_WHAT IS REQUIRED_. Recast the lines of the records as a JSON list of strings, with one string per line and no strings for blank lines.

A block of data:
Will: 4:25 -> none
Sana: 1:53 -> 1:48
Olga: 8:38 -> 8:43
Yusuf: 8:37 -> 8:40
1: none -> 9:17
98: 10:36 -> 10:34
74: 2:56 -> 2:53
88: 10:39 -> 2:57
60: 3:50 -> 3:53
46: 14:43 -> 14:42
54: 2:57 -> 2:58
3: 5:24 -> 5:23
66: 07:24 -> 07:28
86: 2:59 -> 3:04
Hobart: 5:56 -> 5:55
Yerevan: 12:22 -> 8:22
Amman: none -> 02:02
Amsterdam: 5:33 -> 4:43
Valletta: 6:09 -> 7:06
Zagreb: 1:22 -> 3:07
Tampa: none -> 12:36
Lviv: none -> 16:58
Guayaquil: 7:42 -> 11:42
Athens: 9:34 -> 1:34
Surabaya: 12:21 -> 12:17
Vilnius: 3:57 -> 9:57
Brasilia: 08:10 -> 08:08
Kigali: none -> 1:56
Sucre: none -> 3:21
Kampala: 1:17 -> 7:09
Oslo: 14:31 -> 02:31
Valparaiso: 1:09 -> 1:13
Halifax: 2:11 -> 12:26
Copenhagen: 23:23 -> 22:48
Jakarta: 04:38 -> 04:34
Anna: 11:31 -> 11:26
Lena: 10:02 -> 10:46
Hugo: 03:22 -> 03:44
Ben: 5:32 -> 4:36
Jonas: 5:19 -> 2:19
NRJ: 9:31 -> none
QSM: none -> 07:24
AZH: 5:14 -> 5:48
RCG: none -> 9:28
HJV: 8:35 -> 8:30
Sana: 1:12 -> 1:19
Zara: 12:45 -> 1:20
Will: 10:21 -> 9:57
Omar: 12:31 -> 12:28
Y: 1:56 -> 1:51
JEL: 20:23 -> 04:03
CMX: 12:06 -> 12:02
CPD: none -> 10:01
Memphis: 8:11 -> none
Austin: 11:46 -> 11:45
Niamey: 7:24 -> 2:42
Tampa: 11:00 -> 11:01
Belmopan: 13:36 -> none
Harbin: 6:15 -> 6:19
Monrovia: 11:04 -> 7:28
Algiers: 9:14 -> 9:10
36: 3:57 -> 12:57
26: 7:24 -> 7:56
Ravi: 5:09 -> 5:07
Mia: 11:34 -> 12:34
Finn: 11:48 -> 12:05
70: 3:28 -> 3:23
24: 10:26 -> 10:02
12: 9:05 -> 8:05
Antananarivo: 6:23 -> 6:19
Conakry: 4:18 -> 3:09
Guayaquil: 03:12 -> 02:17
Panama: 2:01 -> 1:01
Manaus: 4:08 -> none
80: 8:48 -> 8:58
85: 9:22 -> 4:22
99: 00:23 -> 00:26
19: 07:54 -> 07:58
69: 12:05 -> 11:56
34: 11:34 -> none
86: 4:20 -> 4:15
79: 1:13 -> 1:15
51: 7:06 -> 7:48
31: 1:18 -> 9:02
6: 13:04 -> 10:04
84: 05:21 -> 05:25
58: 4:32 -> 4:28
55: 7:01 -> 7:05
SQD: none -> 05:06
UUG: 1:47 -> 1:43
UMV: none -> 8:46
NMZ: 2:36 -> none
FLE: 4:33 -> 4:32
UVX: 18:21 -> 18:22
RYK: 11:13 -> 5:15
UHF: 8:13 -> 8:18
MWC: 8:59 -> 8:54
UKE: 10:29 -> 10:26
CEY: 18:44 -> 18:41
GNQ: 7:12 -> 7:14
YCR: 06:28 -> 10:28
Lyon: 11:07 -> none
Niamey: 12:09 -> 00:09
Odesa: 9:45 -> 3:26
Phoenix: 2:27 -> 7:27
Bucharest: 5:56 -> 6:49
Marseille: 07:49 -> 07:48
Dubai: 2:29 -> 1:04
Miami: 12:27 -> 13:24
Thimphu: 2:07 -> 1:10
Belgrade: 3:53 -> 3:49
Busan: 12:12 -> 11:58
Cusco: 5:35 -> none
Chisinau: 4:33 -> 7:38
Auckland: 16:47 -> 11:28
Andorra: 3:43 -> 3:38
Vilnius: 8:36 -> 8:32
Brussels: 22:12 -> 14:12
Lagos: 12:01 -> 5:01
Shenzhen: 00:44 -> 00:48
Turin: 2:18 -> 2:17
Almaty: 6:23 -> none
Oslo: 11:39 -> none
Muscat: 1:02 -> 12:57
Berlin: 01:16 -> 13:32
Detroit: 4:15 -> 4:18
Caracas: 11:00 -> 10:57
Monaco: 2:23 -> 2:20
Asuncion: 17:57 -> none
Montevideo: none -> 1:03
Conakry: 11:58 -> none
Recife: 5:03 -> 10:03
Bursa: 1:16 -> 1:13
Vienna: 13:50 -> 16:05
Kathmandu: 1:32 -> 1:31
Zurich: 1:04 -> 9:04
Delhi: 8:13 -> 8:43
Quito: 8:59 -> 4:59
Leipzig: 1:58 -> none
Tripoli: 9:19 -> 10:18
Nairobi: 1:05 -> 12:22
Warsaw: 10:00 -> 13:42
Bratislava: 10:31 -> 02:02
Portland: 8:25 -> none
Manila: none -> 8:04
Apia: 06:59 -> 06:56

_SOLVED EXERCISE_.
[
  "Will: 4:25 -> none",
  "Sana: 1:53 -> 1:48",
  "Olga: 8:38 -> 8:43",
  "Yusuf: 8:37 -> 8:40",
  "1: none -> 9:17",
  "98: 10:36 -> 10:34",
  "74: 2:56 -> 2:53",
  "88: 10:39 -> 2:57",
  "60: 3:50 -> 3:53",
  "46: 14:43 -> 14:42",
  "54: 2:57 -> 2:58",
  "3: 5:24 -> 5:23",
  "66: 07:24 -> 07:28",
  "86: 2:59 -> 3:04",
  "Hobart: 5:56 -> 5:55",
  "Yerevan: 12:22 -> 8:22",
  "Amman: none -> 02:02",
  "Amsterdam: 5:33 -> 4:43",
  "Valletta: 6:09 -> 7:06",
  "Zagreb: 1:22 -> 3:07",
  "Tampa: none -> 12:36",
  "Lviv: none -> 16:58",
  "Guayaquil: 7:42 -> 11:42",
  "Athens: 9:34 -> 1:34",
  "Surabaya: 12:21 -> 12:17",
  "Vilnius: 3:57 -> 9:57",
  "Brasilia: 08:10 -> 08:08",
  "Kigali: none -> 1:56",
  "Sucre: none -> 3:21",
  "Kampala: 1:17 -> 7:09",
  "Oslo: 14:31 -> 02:31",
  "Valparaiso: 1:09 -> 1:13",
  "Halifax: 2:11 -> 12:26",
  "Copenhagen: 23:23 -> 22:48",
  "Jakarta: 04:38 -> 04:34",
  "Anna: 11:31 -> 11:26",
  "Lena: 10:02 -> 10:46",
  "Hugo: 03:22 -> 03:44",
  "Ben: 5:32 -> 4:36",
  "Jonas: 5:19 -> 2:19",
  "NRJ: 9:31 -> none",
  "QSM: none -> 07:24",
  "AZH: 5:14 -> 5:48",
  "RCG: none -> 9:28",
  "HJV: 8:35 -> 8:30",
  "Sana: 1:12 -> 1:19",
  "Zara: 12:45 -> 1:20",
  "Will: 10:21 -> 9:57",
  "Omar: 12:31 -> 12:28",
  "Y: 1:56 -> 1:51",
  "JEL: 20:23 -> 04:03",
  "CMX: 12:06 -> 12:02",
  "CPD: none -> 10:01",
  "Memphis: 8:11 -> none",
  "Austin: 11:46 -> 11:45",
  "Niamey: 7:24 -> 2:42",
  "Tampa: 11:00 -> 11:01",
  "Belmopan: 13:36 -> none",
  "Harbin: 6:15 -> 6:19",
  "Monrovia: 11:04 -> 7:28",
  "Algiers: 9:14 -> 9:10",
  "36: 3:57 -> 12:57",
  "26: 7:24 -> 7:56",
  "Ravi: 5:09 -> 5:07",
  "Mia: 11:34 -> 12:34",
  "Finn: 11:48 -> 12:05",
  "70: 3:28 -> 3:23",
  "24: 10:26 -> 10:02",
  "12: 9:05 -> 8:05",
  "Antananarivo: 6:23 -> 6:19",
  "Conakry: 4:18 -> 3:09",
  "Guayaquil: 03:12 -> 02:17",
  "Panama: 2:01 -> 1:01",
  "Manaus: 4:08 -> none",
  "80: 8:48 -> 8:58",
  "85: 9:22 -> 4:22",
  "99: 00:23 -> 00:26",
  "19: 07:54 -> 07:58",
  "69: 12:05 -> 11:56",
  "34: 11:34 -> none",
  "86: 4:20 -> 4:15",
  "79: 1:13 -> 1:15",
  "51: 7:06 -> 7:48",
  "31: 1:18 -> 9:02",
  "6: 13:04 -> 10:04",
  "84: 05:21 -> 05:25",
  "58: 4:32 -> 4:28",
  "55: 7:01 -> 7:05",
  "SQD: none -> 05:06",
  "UUG: 1:47 -> 1:43",
  "UMV: none -> 8:46",
  "NMZ: 2:36 -> none",
  "FLE: 4:33 -> 4:32",
  "UVX: 18:21 -> 18:22",
  "RYK: 11:13 -> 5:15",
  "UHF: 8:13 -> 8:18",
  "MWC: 8:59 -> 8:54",
  "UKE: 10:29 -> 10:26",
  "CEY: 18:44 -> 18:41",
  "GNQ: 7:12 -> 7:14",
  "YCR: 06:28 -> 10:28",
  "Lyon: 11:07 -> none",
  "Niamey: 12:09 -> 00:09",
  "Odesa: 9:45 -> 3:26",
  "Phoenix: 2:27 -> 7:27",
  "Bucharest: 5:56 -> 6:49",
  "Marseille: 07:49 -> 07:48",
  "Dubai: 2:29 -> 1:04",
  "Miami: 12:27 -> 13:24",
  "Thimphu: 2:07 -> 1:10",
  "Belgrade: 3:53 -> 3:49",
  "Busan: 12:12 -> 11:58",
  "Cusco: 5:35 -> none",
  "Chisinau: 4:33 -> 7:38",
  "Auckland: 16:47 -> 11:28",
  "Andorra: 3:43 -> 3:38",
  "Vilnius: 8:36 -> 8:32",
  "Brussels: 22:12 -> 14:12",
  "Lagos: 12:01 -> 5:01",
  "Shenzhen: 00:44 -> 00:48",
  "Turin: 2:18 -> 2:17",
  "Almaty: 6:23 -> none",
  "Oslo: 11:39 -> none",
  "Muscat: 1:02 -> 12:57",
  "Berlin: 01:16 -> 13:32",
  "Detroit: 4:15 -> 4:18",
  "Caracas: 11:00 -> 10:57",
  "Monaco: 2:23 -> 2:20",
  "Asuncion: 17:57 -> none",
  "Montevideo: none -> 1:03",
  "Conakry: 11:58 -> none",
  "Recife: 5:03 -> 10:03",
  "Bursa: 1:16 -> 1:13",
  "Vienna: 13:50 -> 16:05",
  "Kathmandu: 1:32 -> 1:31",
  "Zurich: 1:04 -> 9:04",
  "Delhi: 8:13 -> 8:43",
  "Quito: 8:59 -> 4:59",
  "Leipzig: 1:58 -> none",
  "Tripoli: 9:19 -> 10:18",
  "Nairobi: 1:05 -> 12:22",
  "Warsaw: 10:00 -> 13:42",
  "Bratislava: 10:31 -> 02:02",
  "Portland: 8:25 -> none",
  "Manila: none -> 8:04",
  "Apia: 06:59 -> 06:56"
]